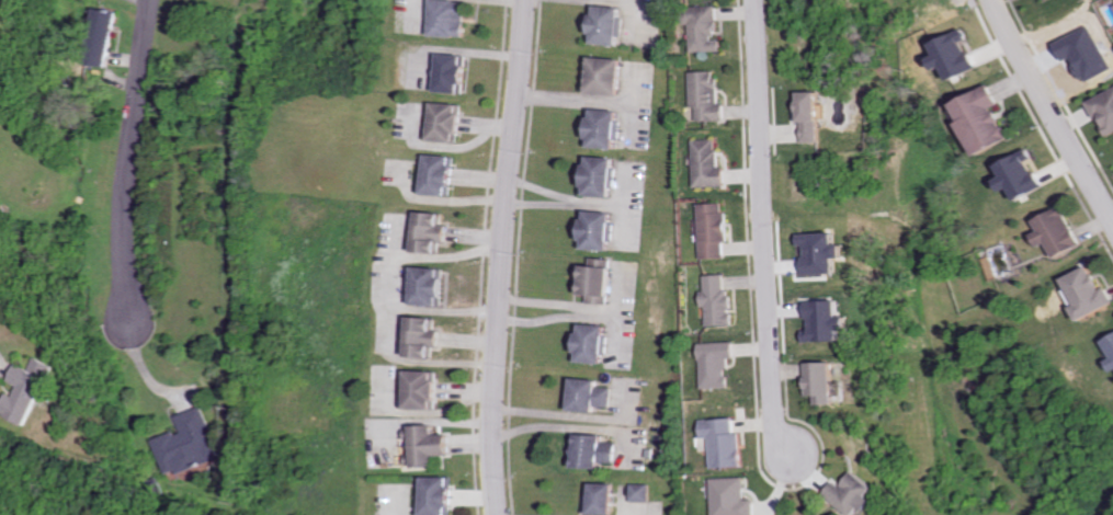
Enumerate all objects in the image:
road: (630, 0)
building: (451, 18)
building: (608, 24)
building: (707, 29)
building: (108, 36)
building: (960, 55)
building: (454, 73)
building: (605, 75)
building: (708, 96)
building: (1104, 108)
road: (1051, 111)
building: (817, 116)
building: (989, 119)
building: (449, 121)
building: (605, 128)
road: (130, 158)
building: (710, 164)
building: (444, 174)
building: (1026, 175)
building: (600, 176)
road: (564, 196)
road: (539, 200)
road: (623, 203)
road: (766, 227)
building: (716, 229)
building: (599, 230)
building: (435, 231)
building: (1063, 232)
road: (478, 235)
building: (828, 252)
road: (452, 255)
road: (502, 257)
building: (597, 280)
building: (433, 285)
building: (1090, 293)
building: (720, 301)
road: (447, 311)
building: (831, 321)
road: (393, 336)
building: (426, 336)
road: (470, 341)
building: (1111, 342)
building: (592, 343)
building: (718, 364)
road: (147, 369)
building: (826, 382)
building: (425, 389)
building: (31, 391)
building: (590, 395)
road: (426, 413)
road: (424, 419)
building: (726, 442)
building: (189, 443)
road: (474, 444)
building: (429, 445)
building: (597, 451)
building: (645, 492)
building: (858, 494)
building: (442, 495)
road: (478, 496)
building: (734, 497)
building: (608, 498)
road: (398, 501)

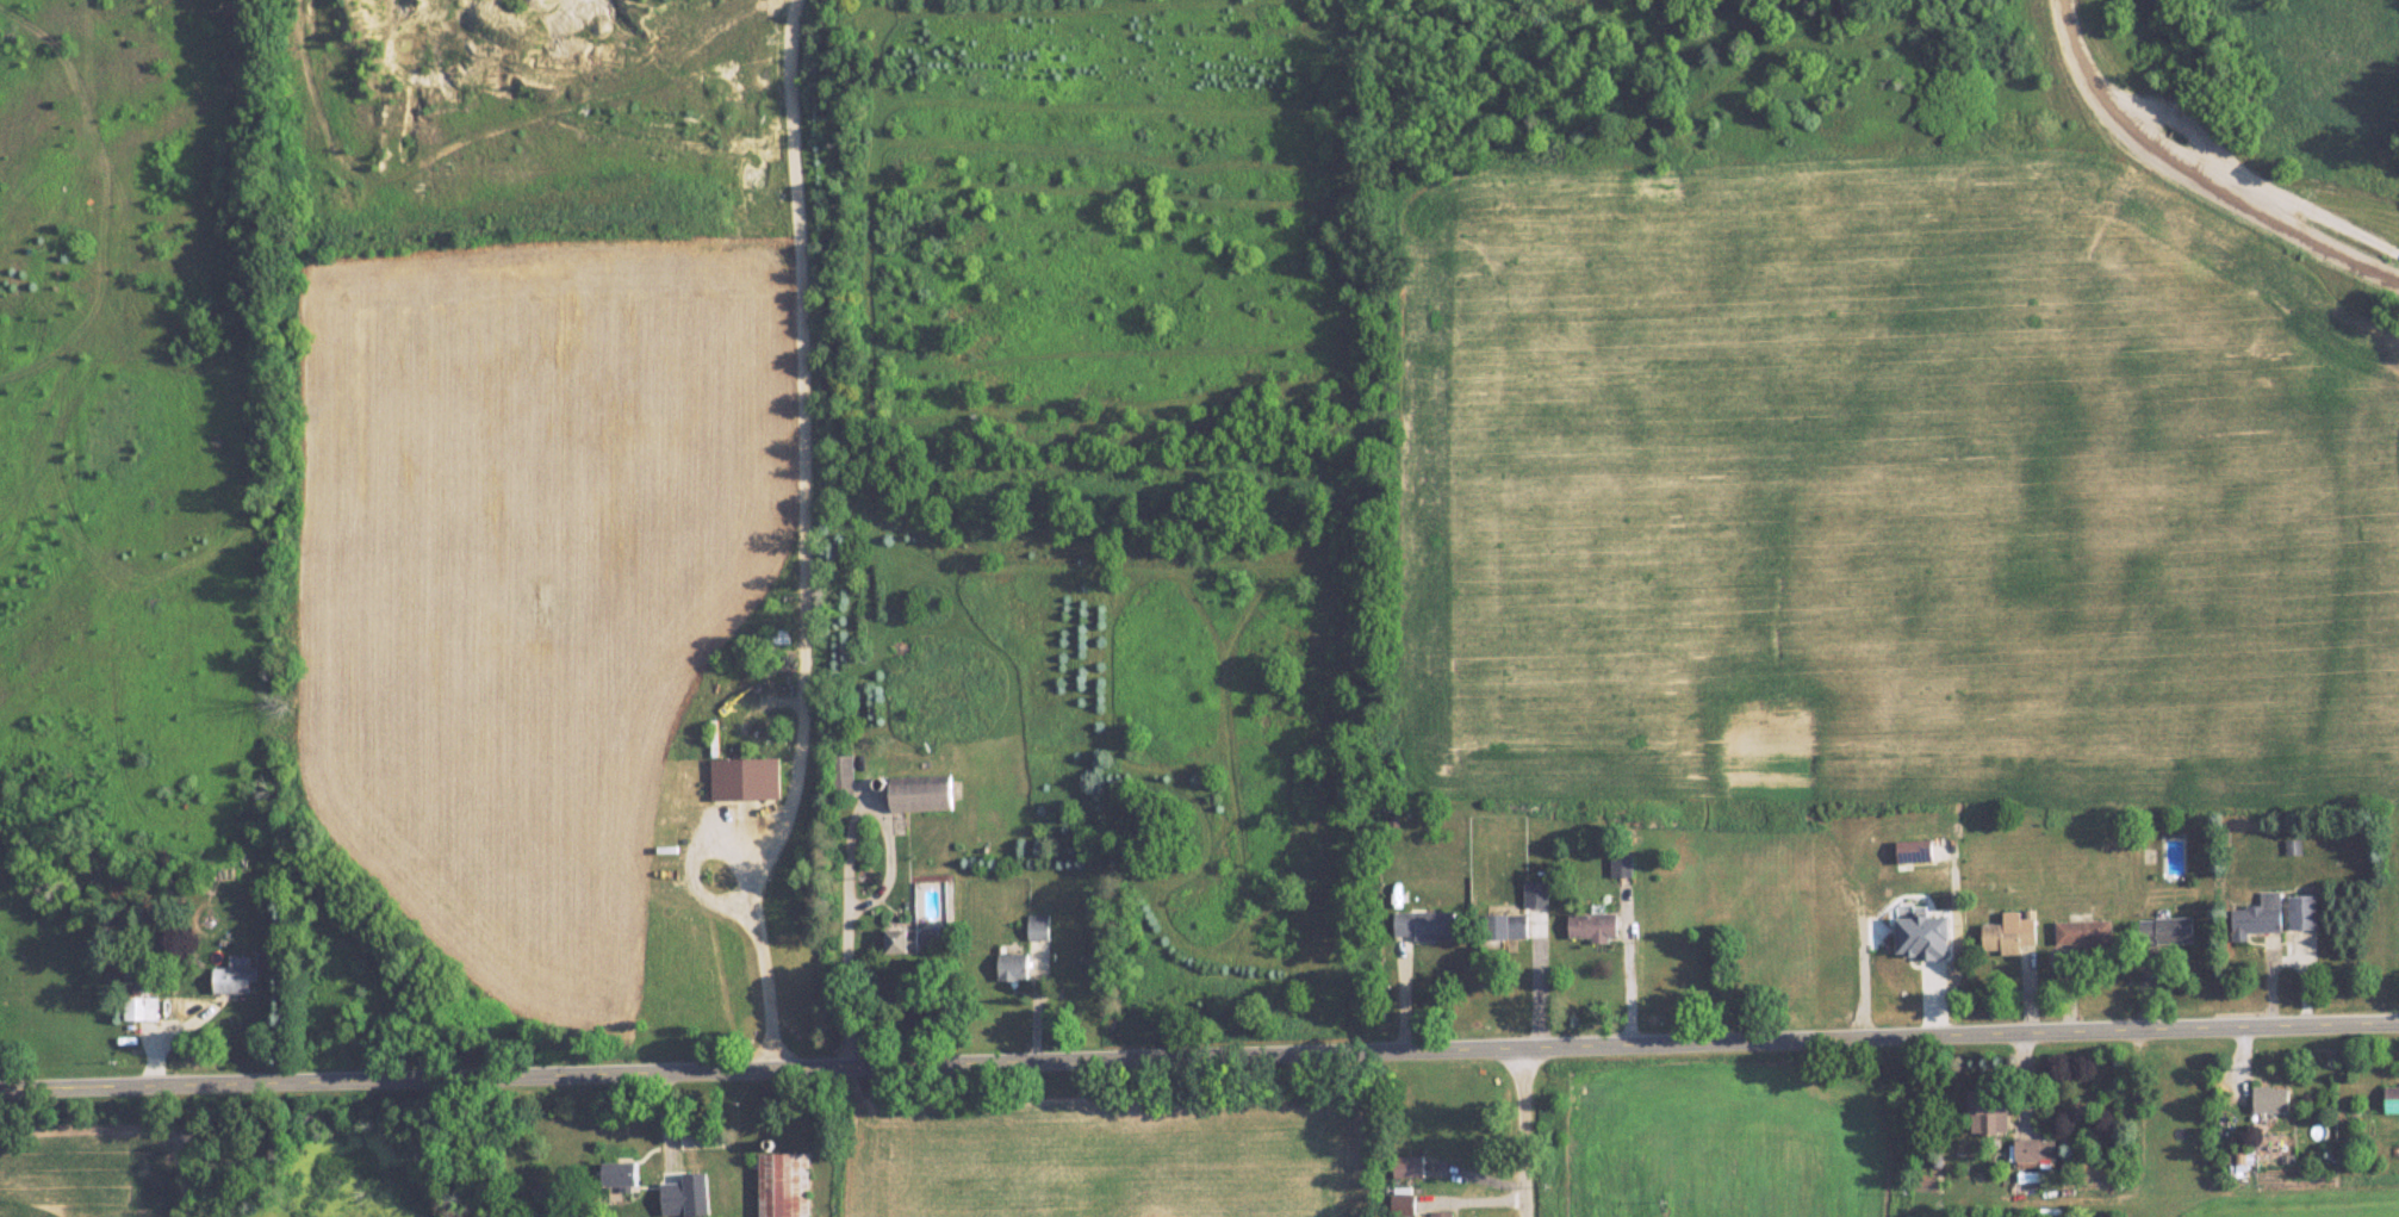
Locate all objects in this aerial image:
road: (2098, 98)
quarry: (2250, 119)
quarry: (554, 121)
road: (2292, 202)
road: (2286, 226)
building: (779, 637)
building: (843, 775)
building: (745, 778)
building: (923, 793)
building: (1913, 850)
building: (1621, 866)
building: (1536, 893)
building: (2303, 912)
building: (2259, 917)
building: (1433, 925)
building: (1504, 926)
building: (1594, 927)
building: (2167, 930)
building: (1040, 933)
building: (2085, 933)
building: (1926, 936)
building: (2010, 936)
building: (904, 941)
road: (764, 963)
building: (1015, 967)
building: (234, 974)
road: (1647, 975)
road: (848, 981)
building: (138, 1005)
road: (1199, 1059)
building: (2392, 1098)
building: (2271, 1099)
building: (1990, 1110)
road: (1527, 1133)
building: (2036, 1149)
building: (622, 1174)
building: (784, 1185)
building: (1404, 1205)
building: (1443, 1214)

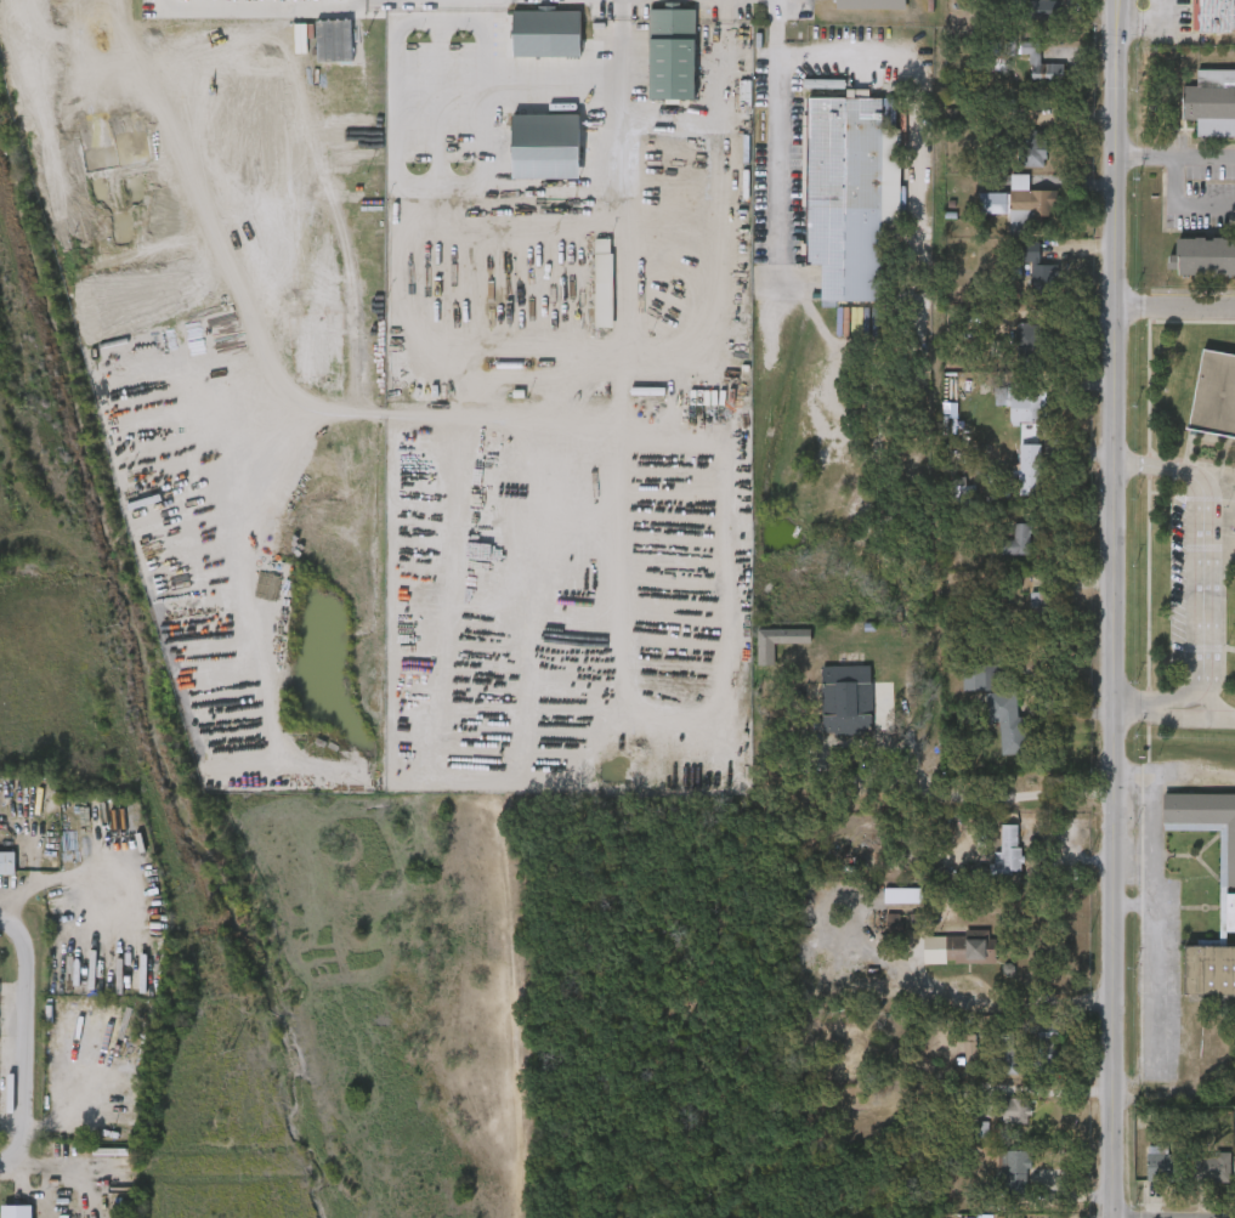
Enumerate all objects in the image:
road: (355, 0)
road: (377, 0)
road: (417, 0)
building: (868, 4)
road: (257, 8)
building: (1037, 9)
building: (1215, 17)
road: (779, 23)
road: (1147, 24)
building: (545, 33)
building: (334, 41)
road: (141, 44)
building: (670, 53)
building: (1038, 66)
building: (1210, 97)
building: (1042, 115)
building: (545, 147)
building: (1030, 148)
road: (778, 154)
road: (1175, 160)
building: (842, 196)
road: (1183, 205)
building: (1019, 206)
road: (527, 210)
building: (1031, 255)
building: (1205, 257)
road: (629, 283)
building: (603, 284)
road: (1175, 306)
building: (1029, 347)
road: (660, 366)
building: (1213, 400)
building: (1027, 406)
road: (933, 456)
building: (1030, 468)
building: (961, 490)
building: (1019, 540)
road: (1208, 565)
building: (1038, 599)
road: (1114, 609)
building: (777, 642)
building: (982, 677)
building: (845, 699)
road: (1132, 704)
road: (1191, 717)
road: (677, 718)
building: (1007, 722)
building: (1009, 848)
building: (6, 864)
building: (1226, 881)
building: (903, 896)
road: (1157, 900)
road: (1134, 904)
building: (915, 922)
building: (893, 924)
building: (969, 950)
road: (1039, 1003)
building: (1047, 1026)
road: (23, 1041)
building: (1043, 1043)
building: (970, 1049)
building: (1009, 1060)
road: (1046, 1091)
building: (1016, 1111)
building: (982, 1129)
building: (1234, 1164)
building: (1163, 1165)
building: (1212, 1168)
building: (1017, 1171)
road: (48, 1173)
road: (29, 1186)
building: (17, 1211)

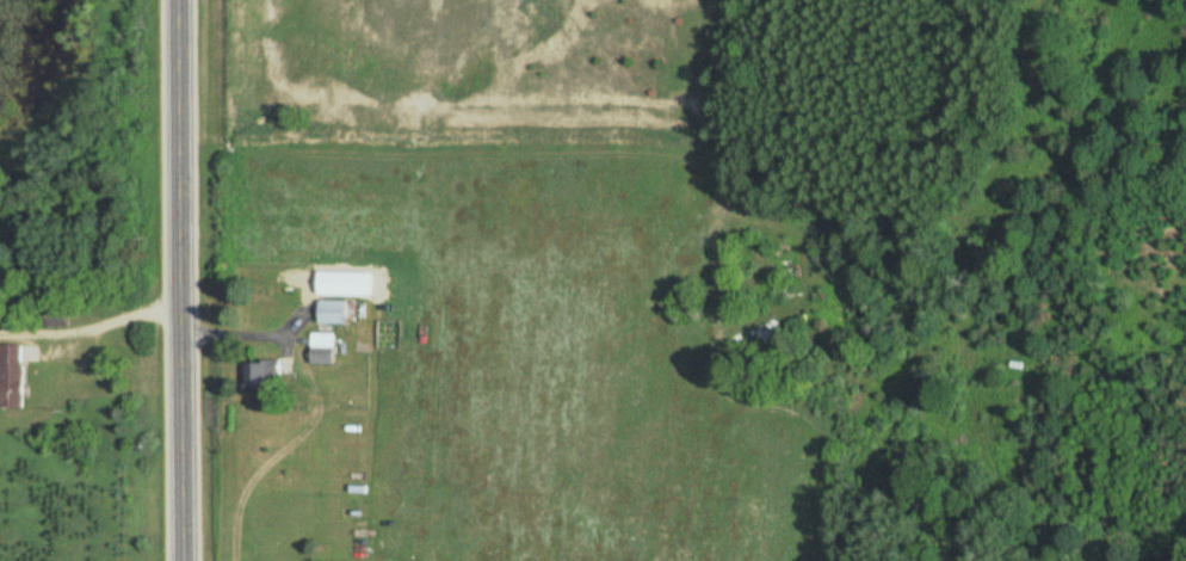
*-*-*
Output nothing except an exact copy of the records above, with the images left out.

— Exercise solution —
Enumerate all objects in the image:
road: (630, 0)
building: (451, 18)
building: (608, 24)
building: (707, 29)
building: (108, 36)
building: (960, 55)
building: (454, 73)
building: (605, 75)
building: (708, 96)
building: (1104, 108)
road: (1051, 111)
building: (817, 116)
building: (989, 119)
building: (449, 121)
building: (605, 128)
road: (130, 158)
building: (710, 164)
building: (444, 174)
building: (1026, 175)
building: (600, 176)
road: (564, 196)
road: (539, 200)
road: (623, 203)
road: (766, 227)
building: (716, 229)
building: (599, 230)
building: (435, 231)
building: (1063, 232)
road: (478, 235)
building: (828, 252)
road: (452, 255)
road: (502, 257)
building: (597, 280)
building: (433, 285)
building: (1090, 293)
building: (720, 301)
road: (447, 311)
building: (831, 321)
road: (393, 336)
building: (426, 336)
road: (470, 341)
building: (1111, 342)
building: (592, 343)
building: (718, 364)
road: (147, 369)
building: (826, 382)
building: (425, 389)
building: (31, 391)
building: (590, 395)
road: (426, 413)
road: (424, 419)
building: (726, 442)
building: (189, 443)
road: (474, 444)
building: (429, 445)
building: (597, 451)
building: (645, 492)
building: (858, 494)
building: (442, 495)
road: (478, 496)
building: (734, 497)
building: (608, 498)
road: (398, 501)

Locate all objects in this aerial image:
road: (2098, 98)
quarry: (2250, 119)
quarry: (554, 121)
road: (2292, 202)
road: (2286, 226)
building: (779, 637)
building: (843, 775)
building: (745, 778)
building: (923, 793)
building: (1913, 850)
building: (1621, 866)
building: (1536, 893)
building: (2303, 912)
building: (2259, 917)
building: (1433, 925)
building: (1504, 926)
building: (1594, 927)
building: (2167, 930)
building: (1040, 933)
building: (2085, 933)
building: (1926, 936)
building: (2010, 936)
building: (904, 941)
road: (764, 963)
building: (1015, 967)
building: (234, 974)
road: (1647, 975)
road: (848, 981)
building: (138, 1005)
road: (1199, 1059)
building: (2392, 1098)
building: (2271, 1099)
building: (1990, 1110)
road: (1527, 1133)
building: (2036, 1149)
building: (622, 1174)
building: (784, 1185)
building: (1404, 1205)
building: (1443, 1214)

Enumerate all objects in the image:
road: (355, 0)
road: (377, 0)
road: (417, 0)
building: (868, 4)
road: (257, 8)
building: (1037, 9)
building: (1215, 17)
road: (779, 23)
road: (1147, 24)
building: (545, 33)
building: (334, 41)
road: (141, 44)
building: (670, 53)
building: (1038, 66)
building: (1210, 97)
building: (1042, 115)
building: (545, 147)
building: (1030, 148)
road: (778, 154)
road: (1175, 160)
building: (842, 196)
road: (1183, 205)
building: (1019, 206)
road: (527, 210)
building: (1031, 255)
building: (1205, 257)
road: (629, 283)
building: (603, 284)
road: (1175, 306)
building: (1029, 347)
road: (660, 366)
building: (1213, 400)
building: (1027, 406)
road: (933, 456)
building: (1030, 468)
building: (961, 490)
building: (1019, 540)
road: (1208, 565)
building: (1038, 599)
road: (1114, 609)
building: (777, 642)
building: (982, 677)
building: (845, 699)
road: (1132, 704)
road: (1191, 717)
road: (677, 718)
building: (1007, 722)
building: (1009, 848)
building: (6, 864)
building: (1226, 881)
building: (903, 896)
road: (1157, 900)
road: (1134, 904)
building: (915, 922)
building: (893, 924)
building: (969, 950)
road: (1039, 1003)
building: (1047, 1026)
road: (23, 1041)
building: (1043, 1043)
building: (970, 1049)
building: (1009, 1060)
road: (1046, 1091)
building: (1016, 1111)
building: (982, 1129)
building: (1234, 1164)
building: (1163, 1165)
building: (1212, 1168)
building: (1017, 1171)
road: (48, 1173)
road: (29, 1186)
building: (17, 1211)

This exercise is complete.